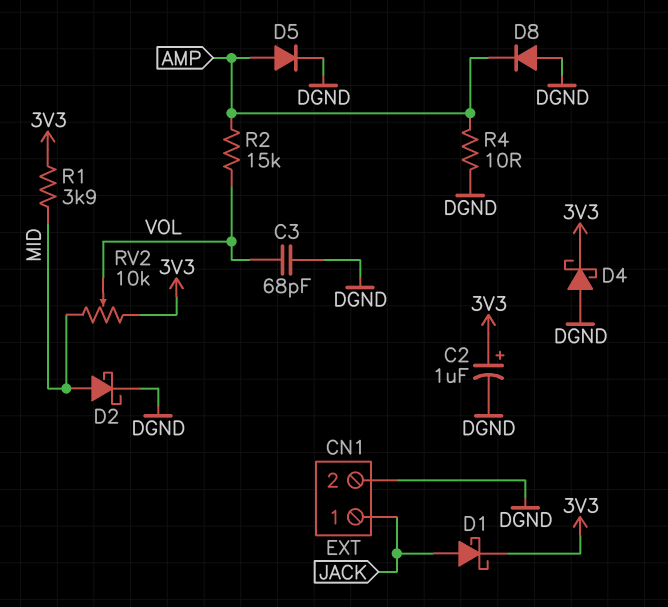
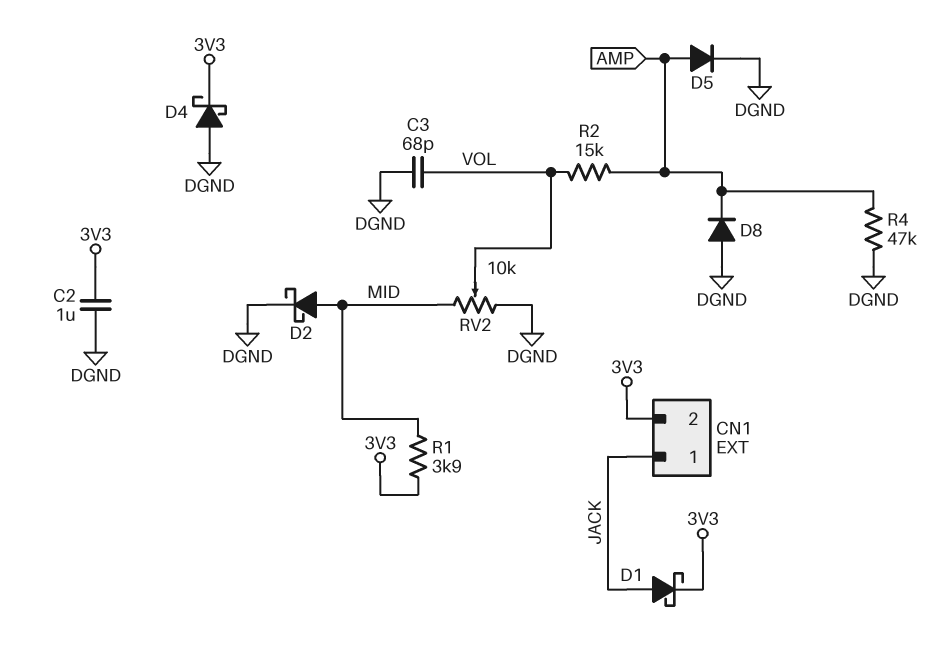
C2: 1uF (plus 3V3, minus DGND) -> 1uF (3V3, DGND)
CN1 pin 2: DGND -> 3V3
R4: 10 (AMP, DGND) -> 47k (AMP, DGND)
RV2: 10k (3V3, MID, wiper VOL) -> 10k (DGND, MID, wiper VOL)

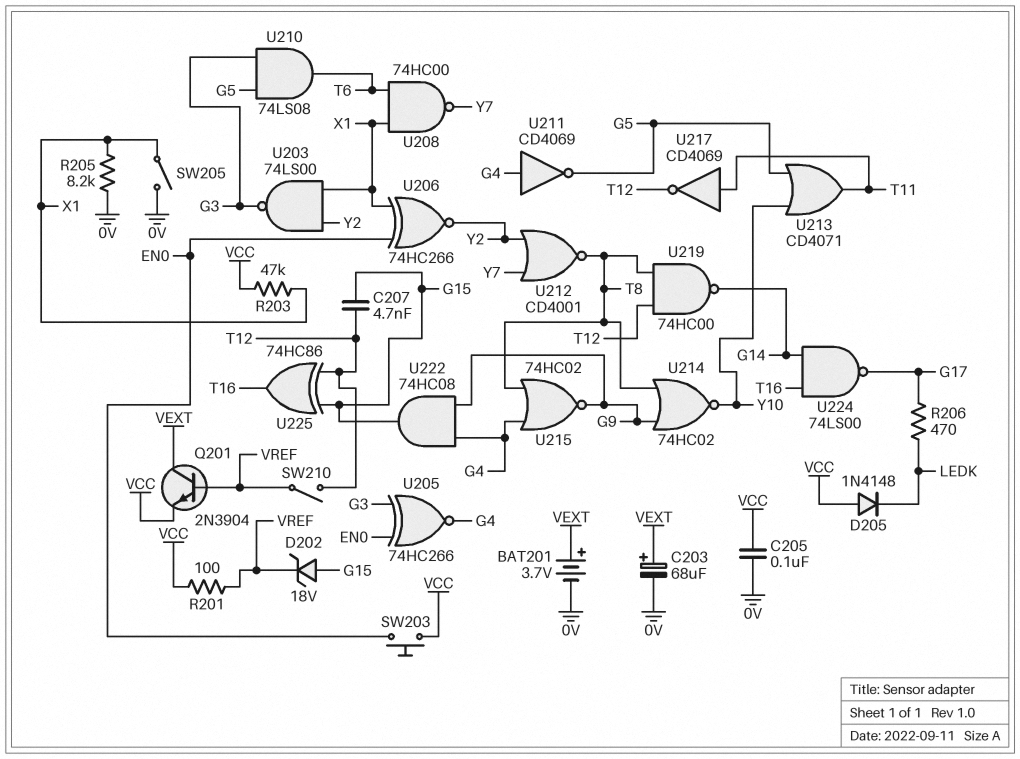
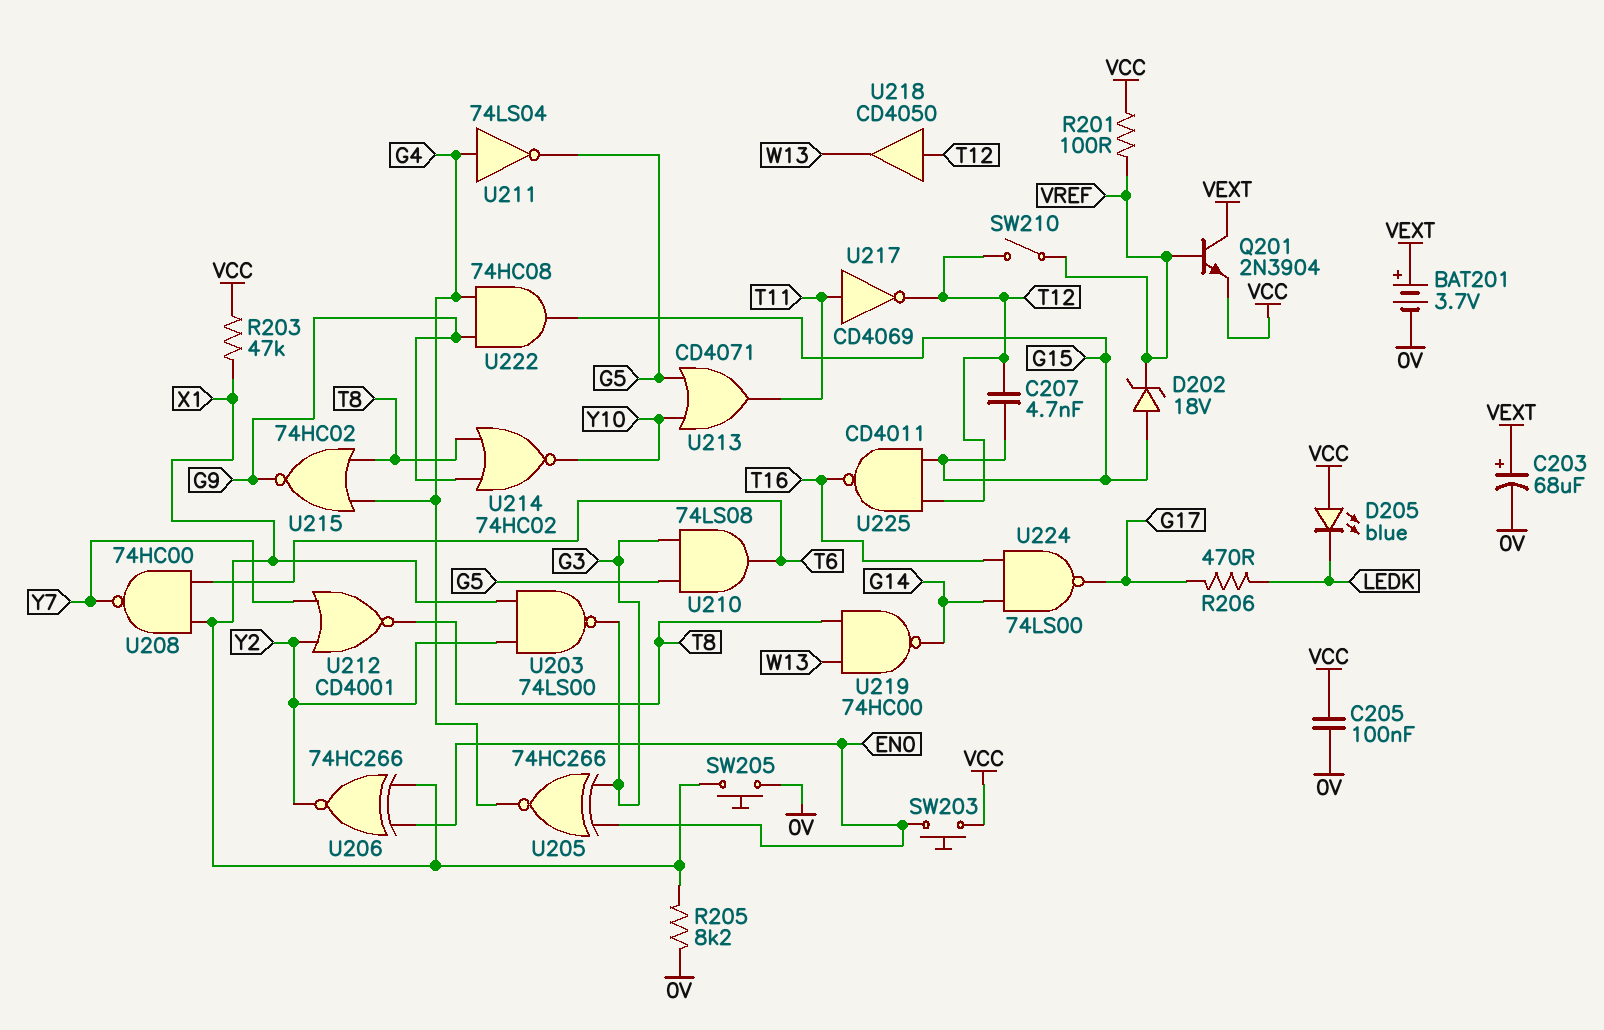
D205: diode 1N4148 (A VCC, K LEDK) -> LED blue (A VCC, K LEDK)
SW205: switch (0V, X1) -> button (0V, X1)
U211: NOT CD4069 (in G4, out G5) -> NOT 74LS04 (in G4, out G5)
U218: none -> buffer CD4050 (in T12, out W13)
U219: NAND 74HC00 (in T8, in T12, out G14) -> NAND 74HC00 (in T8, in W13, out G14)
U225: XOR 74HC86 (in G15, in T12, out T16) -> NAND CD4011 (in G15, in T12, out T16)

◇ ◇ ◇ ◇ ◇

ABOUT THIS TASK – Please reproduce the material above word for word, without its images.

RESPONSE –
C2: 1uF (plus 3V3, minus DGND) -> 1uF (3V3, DGND)
CN1 pin 2: DGND -> 3V3
R4: 10 (AMP, DGND) -> 47k (AMP, DGND)
RV2: 10k (3V3, MID, wiper VOL) -> 10k (DGND, MID, wiper VOL)

D205: diode 1N4148 (A VCC, K LEDK) -> LED blue (A VCC, K LEDK)
SW205: switch (0V, X1) -> button (0V, X1)
U211: NOT CD4069 (in G4, out G5) -> NOT 74LS04 (in G4, out G5)
U218: none -> buffer CD4050 (in T12, out W13)
U219: NAND 74HC00 (in T8, in T12, out G14) -> NAND 74HC00 (in T8, in W13, out G14)
U225: XOR 74HC86 (in G15, in T12, out T16) -> NAND CD4011 (in G15, in T12, out T16)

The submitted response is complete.